- _WHAT IS NEEDED_
Give the lines below again exactly, starting with the line that holds "C11: 470nF (DGND, OUT) -> 470nF (DGND, VSW)" and going on through the line that holds "U1 pin GP0: none -> SCL".
(AVAILABLE DATA begins)
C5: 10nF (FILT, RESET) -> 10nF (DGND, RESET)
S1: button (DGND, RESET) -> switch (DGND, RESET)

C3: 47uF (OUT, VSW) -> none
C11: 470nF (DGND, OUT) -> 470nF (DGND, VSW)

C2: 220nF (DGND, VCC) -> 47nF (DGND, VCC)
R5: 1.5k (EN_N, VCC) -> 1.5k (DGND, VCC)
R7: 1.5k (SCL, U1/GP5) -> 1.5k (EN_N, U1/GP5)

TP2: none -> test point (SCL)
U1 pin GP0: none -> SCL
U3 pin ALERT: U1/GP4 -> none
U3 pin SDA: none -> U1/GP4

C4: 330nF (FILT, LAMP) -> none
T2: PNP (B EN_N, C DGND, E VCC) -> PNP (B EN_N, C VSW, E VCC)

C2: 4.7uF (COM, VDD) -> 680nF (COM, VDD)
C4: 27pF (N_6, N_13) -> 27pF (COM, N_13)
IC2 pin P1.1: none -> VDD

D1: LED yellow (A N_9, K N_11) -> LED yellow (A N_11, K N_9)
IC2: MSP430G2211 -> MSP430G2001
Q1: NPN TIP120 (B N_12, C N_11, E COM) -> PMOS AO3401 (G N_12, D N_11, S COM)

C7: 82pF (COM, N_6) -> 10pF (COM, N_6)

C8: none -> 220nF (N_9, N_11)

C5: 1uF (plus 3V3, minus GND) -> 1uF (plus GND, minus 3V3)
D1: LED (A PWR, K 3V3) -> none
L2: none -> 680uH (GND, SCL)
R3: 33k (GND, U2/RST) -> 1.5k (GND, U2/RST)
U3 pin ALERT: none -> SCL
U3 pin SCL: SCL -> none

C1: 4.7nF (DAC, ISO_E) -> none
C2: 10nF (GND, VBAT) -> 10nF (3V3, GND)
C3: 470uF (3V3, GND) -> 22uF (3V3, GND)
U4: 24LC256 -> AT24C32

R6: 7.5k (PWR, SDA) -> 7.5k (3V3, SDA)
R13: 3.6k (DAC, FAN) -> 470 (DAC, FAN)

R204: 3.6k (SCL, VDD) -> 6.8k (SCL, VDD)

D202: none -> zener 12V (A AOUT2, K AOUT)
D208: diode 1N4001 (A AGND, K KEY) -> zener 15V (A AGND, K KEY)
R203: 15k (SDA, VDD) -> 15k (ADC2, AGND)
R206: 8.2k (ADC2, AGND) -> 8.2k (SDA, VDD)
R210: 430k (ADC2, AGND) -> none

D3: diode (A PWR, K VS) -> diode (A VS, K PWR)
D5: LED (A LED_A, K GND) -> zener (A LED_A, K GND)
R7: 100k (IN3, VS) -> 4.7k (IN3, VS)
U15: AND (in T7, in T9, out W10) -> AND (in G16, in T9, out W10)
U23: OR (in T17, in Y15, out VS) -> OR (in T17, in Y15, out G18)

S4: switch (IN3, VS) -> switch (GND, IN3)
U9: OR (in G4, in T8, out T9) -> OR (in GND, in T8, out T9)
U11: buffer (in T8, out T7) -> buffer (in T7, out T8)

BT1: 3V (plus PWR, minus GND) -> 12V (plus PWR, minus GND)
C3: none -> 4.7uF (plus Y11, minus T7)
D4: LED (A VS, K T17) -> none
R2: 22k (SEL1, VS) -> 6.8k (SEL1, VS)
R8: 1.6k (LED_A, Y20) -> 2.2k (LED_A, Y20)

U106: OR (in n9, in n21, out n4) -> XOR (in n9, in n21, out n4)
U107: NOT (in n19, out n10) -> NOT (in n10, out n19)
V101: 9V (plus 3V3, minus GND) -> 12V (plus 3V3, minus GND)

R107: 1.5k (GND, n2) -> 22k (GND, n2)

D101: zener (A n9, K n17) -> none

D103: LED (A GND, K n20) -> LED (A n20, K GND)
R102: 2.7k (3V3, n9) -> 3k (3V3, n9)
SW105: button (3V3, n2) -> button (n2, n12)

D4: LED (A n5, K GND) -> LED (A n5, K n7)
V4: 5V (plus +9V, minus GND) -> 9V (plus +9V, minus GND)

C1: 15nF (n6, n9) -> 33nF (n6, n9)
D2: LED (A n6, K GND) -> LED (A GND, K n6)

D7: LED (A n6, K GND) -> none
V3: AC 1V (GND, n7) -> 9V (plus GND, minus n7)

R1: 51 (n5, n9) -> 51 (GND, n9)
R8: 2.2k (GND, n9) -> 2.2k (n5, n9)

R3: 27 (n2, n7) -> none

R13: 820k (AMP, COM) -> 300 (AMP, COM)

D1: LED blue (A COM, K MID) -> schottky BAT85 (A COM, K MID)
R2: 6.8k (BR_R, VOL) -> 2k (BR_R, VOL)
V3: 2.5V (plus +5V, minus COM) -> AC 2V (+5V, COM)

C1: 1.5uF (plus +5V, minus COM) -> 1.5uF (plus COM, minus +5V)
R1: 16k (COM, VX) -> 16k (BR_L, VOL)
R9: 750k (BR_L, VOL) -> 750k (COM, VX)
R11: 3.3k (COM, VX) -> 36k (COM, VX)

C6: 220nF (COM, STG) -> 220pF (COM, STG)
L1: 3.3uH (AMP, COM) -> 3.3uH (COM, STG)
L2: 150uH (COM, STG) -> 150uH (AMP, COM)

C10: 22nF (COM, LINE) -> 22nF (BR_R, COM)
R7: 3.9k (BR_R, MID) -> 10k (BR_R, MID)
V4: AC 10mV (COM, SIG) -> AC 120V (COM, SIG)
(AVAILABLE DATA ends)
- _RESULT BELOW_
C11: 470nF (DGND, OUT) -> 470nF (DGND, VSW)

C2: 220nF (DGND, VCC) -> 47nF (DGND, VCC)
R5: 1.5k (EN_N, VCC) -> 1.5k (DGND, VCC)
R7: 1.5k (SCL, U1/GP5) -> 1.5k (EN_N, U1/GP5)

TP2: none -> test point (SCL)
U1 pin GP0: none -> SCL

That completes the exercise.